Transcribe each of the following records word for word.

───── DATASET RECORDS ─────

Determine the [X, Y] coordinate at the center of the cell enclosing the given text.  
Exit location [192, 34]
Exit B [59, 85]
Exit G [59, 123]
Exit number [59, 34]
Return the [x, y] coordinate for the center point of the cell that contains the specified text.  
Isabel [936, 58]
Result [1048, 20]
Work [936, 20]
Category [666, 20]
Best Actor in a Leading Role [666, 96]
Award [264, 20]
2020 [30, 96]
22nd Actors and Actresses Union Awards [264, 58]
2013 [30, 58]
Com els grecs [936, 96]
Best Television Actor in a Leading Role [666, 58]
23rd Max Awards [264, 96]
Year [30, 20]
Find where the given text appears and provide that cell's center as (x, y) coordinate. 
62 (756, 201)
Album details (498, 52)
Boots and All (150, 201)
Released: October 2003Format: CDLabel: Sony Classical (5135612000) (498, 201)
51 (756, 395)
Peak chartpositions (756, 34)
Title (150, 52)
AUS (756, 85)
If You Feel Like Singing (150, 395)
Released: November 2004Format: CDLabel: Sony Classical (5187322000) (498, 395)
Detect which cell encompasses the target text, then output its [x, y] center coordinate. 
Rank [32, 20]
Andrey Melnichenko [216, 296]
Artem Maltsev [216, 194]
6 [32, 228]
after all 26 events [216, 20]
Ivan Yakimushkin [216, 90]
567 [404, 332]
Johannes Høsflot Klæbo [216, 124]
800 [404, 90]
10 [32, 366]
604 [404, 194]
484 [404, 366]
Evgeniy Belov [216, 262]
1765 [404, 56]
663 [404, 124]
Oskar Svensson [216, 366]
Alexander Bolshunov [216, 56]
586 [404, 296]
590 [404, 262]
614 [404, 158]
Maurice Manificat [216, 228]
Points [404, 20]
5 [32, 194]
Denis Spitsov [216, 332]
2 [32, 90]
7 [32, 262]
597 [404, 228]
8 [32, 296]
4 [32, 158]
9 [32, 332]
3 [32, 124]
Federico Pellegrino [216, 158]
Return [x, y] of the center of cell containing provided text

─────

- _TASK RESULT_:
Determine the [X, Y] coordinate at the center of the cell enclosing the given text.  
Exit location [192, 34]
Exit B [59, 85]
Exit G [59, 123]
Exit number [59, 34]
Return the [x, y] coordinate for the center point of the cell that contains the specified text.  
Isabel [936, 58]
Result [1048, 20]
Work [936, 20]
Category [666, 20]
Best Actor in a Leading Role [666, 96]
Award [264, 20]
2020 [30, 96]
22nd Actors and Actresses Union Awards [264, 58]
2013 [30, 58]
Com els grecs [936, 96]
Best Television Actor in a Leading Role [666, 58]
23rd Max Awards [264, 96]
Year [30, 20]
Find where the given text appears and provide that cell's center as (x, y) coordinate. 
62 (756, 201)
Album details (498, 52)
Boots and All (150, 201)
Released: October 2003Format: CDLabel: Sony Classical (5135612000) (498, 201)
51 (756, 395)
Peak chartpositions (756, 34)
Title (150, 52)
AUS (756, 85)
If You Feel Like Singing (150, 395)
Released: November 2004Format: CDLabel: Sony Classical (5187322000) (498, 395)
Detect which cell encompasses the target text, then output its [x, y] center coordinate. 
Rank [32, 20]
Andrey Melnichenko [216, 296]
Artem Maltsev [216, 194]
6 [32, 228]
after all 26 events [216, 20]
Ivan Yakimushkin [216, 90]
567 [404, 332]
Johannes Høsflot Klæbo [216, 124]
800 [404, 90]
10 [32, 366]
604 [404, 194]
484 [404, 366]
Evgeniy Belov [216, 262]
1765 [404, 56]
663 [404, 124]
Oskar Svensson [216, 366]
Alexander Bolshunov [216, 56]
586 [404, 296]
590 [404, 262]
614 [404, 158]
Maurice Manificat [216, 228]
Points [404, 20]
5 [32, 194]
Denis Spitsov [216, 332]
2 [32, 90]
7 [32, 262]
597 [404, 228]
8 [32, 296]
4 [32, 158]
9 [32, 332]
3 [32, 124]
Federico Pellegrino [216, 158]
Return [x, y] of the center of cell containing provided text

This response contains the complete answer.